Given records:
====

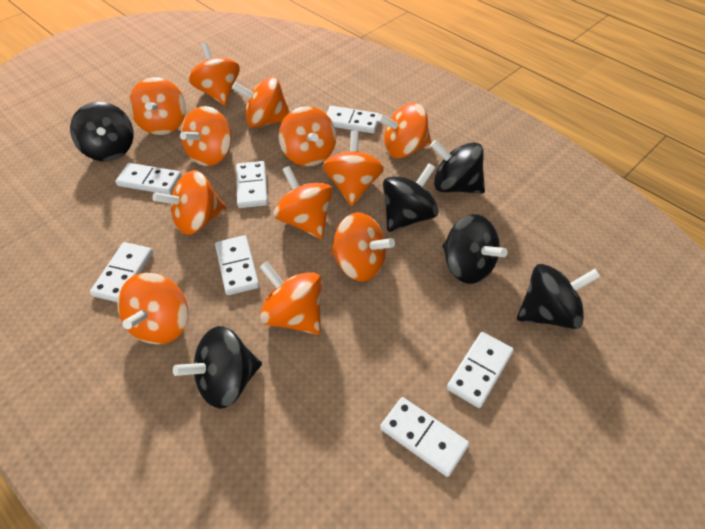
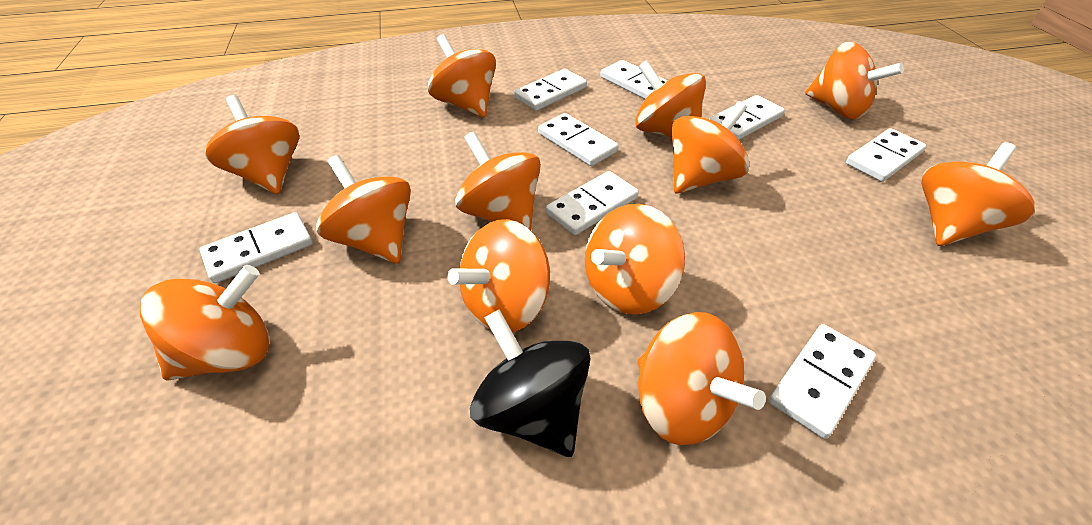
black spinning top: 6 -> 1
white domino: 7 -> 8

====

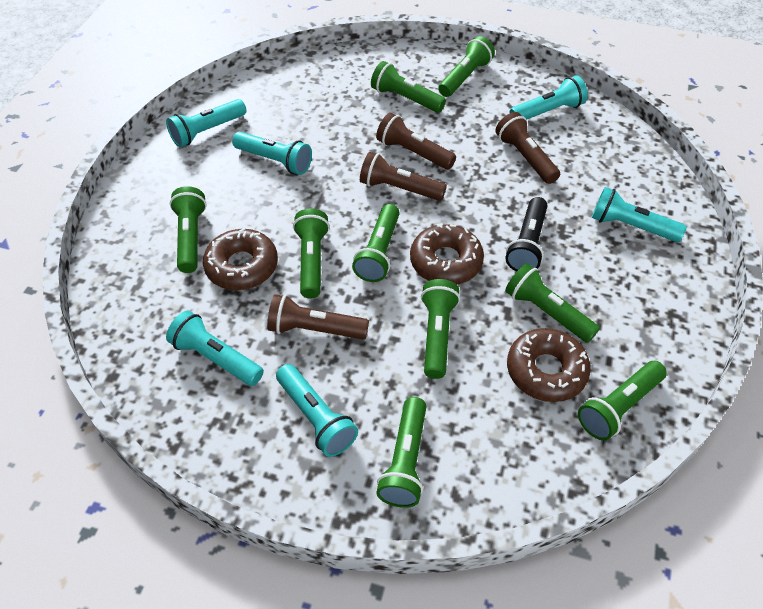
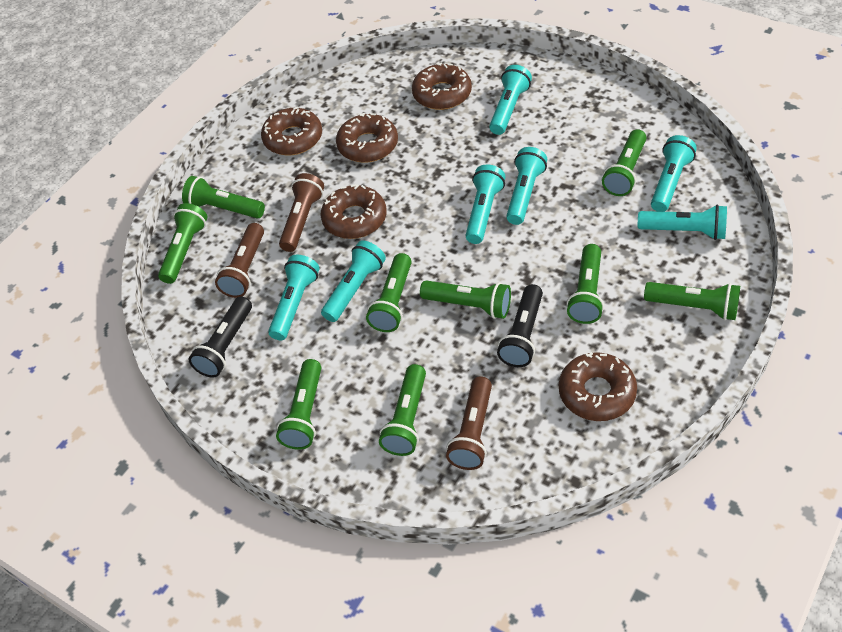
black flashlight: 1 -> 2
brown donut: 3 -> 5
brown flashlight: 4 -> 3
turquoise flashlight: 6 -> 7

====

Work instruction:
Which lines above contain the word "flashlight"? Copy each of them.

Exercise output:
black flashlight: 1 -> 2
brown flashlight: 4 -> 3
turquoise flashlight: 6 -> 7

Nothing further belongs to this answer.